*OBJECTIVE*
Quote the full listing word for word.
----------
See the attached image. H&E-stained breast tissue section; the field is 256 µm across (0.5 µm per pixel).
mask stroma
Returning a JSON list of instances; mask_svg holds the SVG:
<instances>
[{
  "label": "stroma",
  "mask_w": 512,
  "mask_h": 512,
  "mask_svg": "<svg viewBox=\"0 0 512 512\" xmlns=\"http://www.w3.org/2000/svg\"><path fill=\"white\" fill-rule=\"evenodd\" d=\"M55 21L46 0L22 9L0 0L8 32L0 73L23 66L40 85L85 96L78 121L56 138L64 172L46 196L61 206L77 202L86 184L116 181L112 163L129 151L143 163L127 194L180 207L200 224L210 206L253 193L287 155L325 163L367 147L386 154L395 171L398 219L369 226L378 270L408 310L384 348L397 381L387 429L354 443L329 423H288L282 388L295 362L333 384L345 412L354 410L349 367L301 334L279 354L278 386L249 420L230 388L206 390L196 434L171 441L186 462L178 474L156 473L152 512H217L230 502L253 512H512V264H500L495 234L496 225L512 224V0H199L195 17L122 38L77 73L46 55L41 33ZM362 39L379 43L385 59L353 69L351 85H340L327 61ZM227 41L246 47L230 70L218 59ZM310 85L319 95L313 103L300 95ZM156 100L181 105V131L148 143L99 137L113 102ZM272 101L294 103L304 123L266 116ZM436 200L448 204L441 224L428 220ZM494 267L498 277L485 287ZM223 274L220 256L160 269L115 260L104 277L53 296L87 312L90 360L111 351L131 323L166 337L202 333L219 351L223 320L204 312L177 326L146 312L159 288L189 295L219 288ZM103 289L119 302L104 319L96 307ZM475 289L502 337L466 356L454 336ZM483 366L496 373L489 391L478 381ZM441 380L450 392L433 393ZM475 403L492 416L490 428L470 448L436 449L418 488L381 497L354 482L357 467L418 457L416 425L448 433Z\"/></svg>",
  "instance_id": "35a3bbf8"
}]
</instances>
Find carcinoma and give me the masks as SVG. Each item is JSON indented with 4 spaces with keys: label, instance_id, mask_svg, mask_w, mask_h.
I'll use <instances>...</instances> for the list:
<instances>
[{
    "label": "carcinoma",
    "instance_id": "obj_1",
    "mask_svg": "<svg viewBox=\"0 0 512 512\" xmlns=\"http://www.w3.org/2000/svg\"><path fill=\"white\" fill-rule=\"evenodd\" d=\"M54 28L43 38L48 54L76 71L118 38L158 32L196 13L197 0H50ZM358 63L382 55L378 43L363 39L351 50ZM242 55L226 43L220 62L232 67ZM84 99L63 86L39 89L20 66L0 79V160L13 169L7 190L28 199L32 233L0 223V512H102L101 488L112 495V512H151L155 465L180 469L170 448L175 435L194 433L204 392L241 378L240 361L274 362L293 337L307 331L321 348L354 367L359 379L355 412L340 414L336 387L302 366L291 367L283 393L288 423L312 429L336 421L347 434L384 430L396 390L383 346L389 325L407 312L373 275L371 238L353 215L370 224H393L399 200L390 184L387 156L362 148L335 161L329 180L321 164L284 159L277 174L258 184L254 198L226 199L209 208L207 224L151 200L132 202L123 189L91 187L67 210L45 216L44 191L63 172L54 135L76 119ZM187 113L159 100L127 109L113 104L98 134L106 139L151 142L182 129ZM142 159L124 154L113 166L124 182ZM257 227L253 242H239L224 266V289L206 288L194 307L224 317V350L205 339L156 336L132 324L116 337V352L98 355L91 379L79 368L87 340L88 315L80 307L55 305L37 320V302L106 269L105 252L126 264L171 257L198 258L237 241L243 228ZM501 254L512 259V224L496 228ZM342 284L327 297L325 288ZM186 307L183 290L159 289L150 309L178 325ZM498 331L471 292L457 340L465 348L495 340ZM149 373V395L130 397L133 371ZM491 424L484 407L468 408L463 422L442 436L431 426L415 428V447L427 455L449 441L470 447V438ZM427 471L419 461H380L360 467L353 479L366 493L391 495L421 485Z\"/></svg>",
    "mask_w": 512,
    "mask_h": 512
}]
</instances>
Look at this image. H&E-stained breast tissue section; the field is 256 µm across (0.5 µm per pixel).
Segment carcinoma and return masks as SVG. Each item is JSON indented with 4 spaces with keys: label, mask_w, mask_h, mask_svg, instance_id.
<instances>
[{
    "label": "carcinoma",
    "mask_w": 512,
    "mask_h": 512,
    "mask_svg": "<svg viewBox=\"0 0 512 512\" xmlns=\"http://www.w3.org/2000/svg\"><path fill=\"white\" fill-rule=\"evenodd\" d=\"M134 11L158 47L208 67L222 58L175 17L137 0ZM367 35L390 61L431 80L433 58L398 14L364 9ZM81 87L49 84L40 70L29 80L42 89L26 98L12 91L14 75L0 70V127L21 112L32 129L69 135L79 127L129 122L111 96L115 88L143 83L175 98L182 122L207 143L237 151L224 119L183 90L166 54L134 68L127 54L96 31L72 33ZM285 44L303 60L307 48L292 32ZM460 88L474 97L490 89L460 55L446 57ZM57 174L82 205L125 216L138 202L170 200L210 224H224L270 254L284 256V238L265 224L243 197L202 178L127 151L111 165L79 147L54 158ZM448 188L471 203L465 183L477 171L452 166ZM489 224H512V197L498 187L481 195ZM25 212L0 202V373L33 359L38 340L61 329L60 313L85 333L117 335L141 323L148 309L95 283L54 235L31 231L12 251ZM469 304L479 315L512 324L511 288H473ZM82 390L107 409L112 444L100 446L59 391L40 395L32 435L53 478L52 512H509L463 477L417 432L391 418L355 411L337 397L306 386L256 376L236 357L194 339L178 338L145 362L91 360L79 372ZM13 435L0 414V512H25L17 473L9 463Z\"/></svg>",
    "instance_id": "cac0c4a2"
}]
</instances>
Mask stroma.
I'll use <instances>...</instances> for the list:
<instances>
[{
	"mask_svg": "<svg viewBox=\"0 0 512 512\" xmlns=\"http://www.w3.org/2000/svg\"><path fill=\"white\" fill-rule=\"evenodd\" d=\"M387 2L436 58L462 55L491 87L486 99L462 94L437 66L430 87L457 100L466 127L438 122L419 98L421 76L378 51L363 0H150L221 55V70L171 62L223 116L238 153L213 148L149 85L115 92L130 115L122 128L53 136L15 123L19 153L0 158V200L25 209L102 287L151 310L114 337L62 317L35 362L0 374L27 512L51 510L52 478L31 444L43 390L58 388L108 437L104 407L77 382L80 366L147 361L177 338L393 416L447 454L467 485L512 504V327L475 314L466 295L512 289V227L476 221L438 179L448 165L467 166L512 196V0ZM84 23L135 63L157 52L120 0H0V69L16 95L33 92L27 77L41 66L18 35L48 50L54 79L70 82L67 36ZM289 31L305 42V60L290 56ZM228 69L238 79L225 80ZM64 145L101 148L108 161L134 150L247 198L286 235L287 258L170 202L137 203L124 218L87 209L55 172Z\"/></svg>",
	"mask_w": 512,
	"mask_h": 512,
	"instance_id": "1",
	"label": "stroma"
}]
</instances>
----------
*EXERCISE ANSWER*
See the attached image. H&E-stained breast tissue section; the field is 256 µm across (0.5 µm per pixel).
mask stroma
Returning a JSON list of instances; mask_svg holds the SVG:
<instances>
[{
  "label": "stroma",
  "mask_w": 512,
  "mask_h": 512,
  "mask_svg": "<svg viewBox=\"0 0 512 512\" xmlns=\"http://www.w3.org/2000/svg\"><path fill=\"white\" fill-rule=\"evenodd\" d=\"M55 21L46 0L22 9L0 0L8 32L0 73L23 66L40 85L85 96L78 121L56 138L64 172L46 196L61 206L77 202L86 184L116 181L112 163L129 151L143 163L127 194L180 207L200 224L210 206L253 193L287 155L325 163L367 147L386 154L395 171L398 219L369 226L378 270L408 310L384 348L397 381L387 429L354 443L329 423H288L282 388L295 362L333 384L345 412L354 410L349 367L301 334L279 354L278 386L249 420L230 388L206 390L196 434L171 441L186 462L178 474L156 473L152 512H217L230 502L253 512H512V264H500L495 234L496 225L512 224V0H199L195 17L122 38L77 73L46 55L41 33ZM362 39L379 43L385 59L353 69L351 85H340L327 61ZM227 41L246 47L230 70L218 59ZM310 85L319 95L313 103L300 95ZM156 100L181 105V131L148 143L99 137L113 102ZM272 101L294 103L304 123L266 116ZM436 200L448 204L441 224L428 220ZM494 267L498 277L485 287ZM223 274L220 256L160 269L115 260L104 277L53 296L87 312L90 360L111 351L131 323L166 337L202 333L219 351L223 320L204 312L177 326L146 312L159 288L189 295L219 288ZM103 289L119 302L104 319L96 307ZM475 289L502 337L466 356L454 336ZM483 366L496 373L489 391L478 381ZM441 380L450 392L433 393ZM475 403L492 416L490 428L470 448L436 449L418 488L381 497L354 482L357 467L418 457L416 425L448 433Z\"/></svg>",
  "instance_id": "35a3bbf8"
}]
</instances>
Find carcinoma and give me the masks as SVG. Each item is JSON indented with 4 spaces with keys: label, instance_id, mask_svg, mask_w, mask_h.
I'll use <instances>...</instances> for the list:
<instances>
[{
    "label": "carcinoma",
    "instance_id": "obj_1",
    "mask_svg": "<svg viewBox=\"0 0 512 512\" xmlns=\"http://www.w3.org/2000/svg\"><path fill=\"white\" fill-rule=\"evenodd\" d=\"M54 28L43 38L48 54L76 71L118 38L158 32L196 13L197 0H50ZM358 63L382 55L378 43L363 39L351 50ZM242 55L226 43L220 62L232 67ZM84 99L63 86L39 89L20 66L0 79V160L13 169L7 190L28 199L32 233L0 223V512H102L101 488L112 495V512H151L155 465L180 469L170 448L175 435L194 433L204 392L241 378L240 361L274 362L293 337L307 331L321 348L354 367L359 379L355 412L340 414L336 387L302 366L291 367L283 393L288 423L312 429L336 421L347 434L384 430L396 390L383 346L389 325L407 312L373 275L371 238L353 215L370 224H393L399 200L390 184L387 156L362 148L335 161L329 180L321 164L284 159L277 174L258 184L254 198L226 199L209 208L207 224L151 200L132 202L123 189L91 187L67 210L45 216L44 191L63 172L54 135L76 119ZM187 113L159 100L127 109L113 104L98 134L106 139L151 142L182 129ZM142 159L124 154L113 166L124 182ZM257 227L253 242H239L224 266V289L206 288L194 307L224 317V350L205 339L156 336L132 324L116 337V352L98 355L91 379L79 368L87 340L88 315L80 307L55 305L37 320V302L106 269L105 252L126 264L171 257L198 258L237 241L243 228ZM501 254L512 259V224L496 228ZM342 284L327 297L325 288ZM186 307L183 290L159 289L150 309L178 325ZM498 331L471 292L457 340L465 348L495 340ZM149 373V395L130 397L133 371ZM491 424L484 407L468 408L463 422L442 436L431 426L415 428V447L427 455L449 441L470 447V438ZM427 471L419 461H380L360 467L353 479L366 493L391 495L421 485Z\"/></svg>",
    "mask_w": 512,
    "mask_h": 512
}]
</instances>
Look at this image. H&E-stained breast tissue section; the field is 256 µm across (0.5 µm per pixel).
Segment carcinoma and return masks as SVG. Each item is JSON indented with 4 spaces with keys: label, mask_w, mask_h, mask_svg, instance_id.
<instances>
[{
    "label": "carcinoma",
    "mask_w": 512,
    "mask_h": 512,
    "mask_svg": "<svg viewBox=\"0 0 512 512\" xmlns=\"http://www.w3.org/2000/svg\"><path fill=\"white\" fill-rule=\"evenodd\" d=\"M134 11L158 47L208 67L222 58L175 17L137 0ZM367 35L390 61L431 80L433 58L398 14L364 9ZM81 87L49 84L40 70L29 80L42 89L26 98L12 91L14 75L0 70V127L21 112L32 129L69 135L79 127L129 122L111 96L115 88L143 83L175 98L182 122L207 143L237 151L224 119L183 90L166 54L134 68L127 54L96 31L72 33ZM285 44L303 60L307 48L292 32ZM460 88L474 97L490 89L460 55L446 57ZM57 174L82 205L125 216L138 202L170 200L210 224H224L270 254L284 256V238L265 224L243 197L202 178L127 151L111 165L79 147L54 158ZM448 188L471 203L465 183L477 171L452 166ZM489 224H512V197L498 187L481 195ZM25 212L0 202V373L33 359L38 340L61 329L60 313L85 333L117 335L141 323L148 309L95 283L54 235L31 231L12 251ZM469 304L479 315L512 324L511 288H473ZM82 390L107 409L112 444L100 446L59 391L40 395L32 435L53 478L52 512H509L463 477L417 432L391 418L355 411L337 397L306 386L256 376L236 357L194 339L178 338L145 362L91 360L79 372ZM13 435L0 414V512H25L17 473L9 463Z\"/></svg>",
    "instance_id": "cac0c4a2"
}]
</instances>
Mask stroma.
I'll use <instances>...</instances> for the list:
<instances>
[{
	"mask_svg": "<svg viewBox=\"0 0 512 512\" xmlns=\"http://www.w3.org/2000/svg\"><path fill=\"white\" fill-rule=\"evenodd\" d=\"M387 2L436 58L462 55L491 87L486 99L462 94L437 66L430 87L457 100L466 127L438 122L419 98L421 76L378 51L363 0H150L221 55V70L171 62L223 116L238 153L213 148L149 85L115 92L130 115L122 128L53 136L15 123L19 153L0 158V200L25 209L102 287L151 310L114 337L62 317L35 362L0 374L27 512L51 510L52 478L31 444L43 390L58 388L108 437L104 407L77 382L80 366L147 361L177 338L393 416L447 454L467 485L512 504V327L475 314L466 295L512 289V227L476 221L438 179L448 165L467 166L512 196V0ZM84 23L135 63L157 52L120 0H0V69L16 95L33 92L27 77L41 66L18 35L48 50L54 79L70 82L67 36ZM289 31L305 42V60L290 56ZM228 69L238 79L225 80ZM64 145L101 148L108 161L134 150L247 198L286 235L287 258L170 202L137 203L124 218L87 209L55 172Z\"/></svg>",
	"mask_w": 512,
	"mask_h": 512,
	"instance_id": "1",
	"label": "stroma"
}]
</instances>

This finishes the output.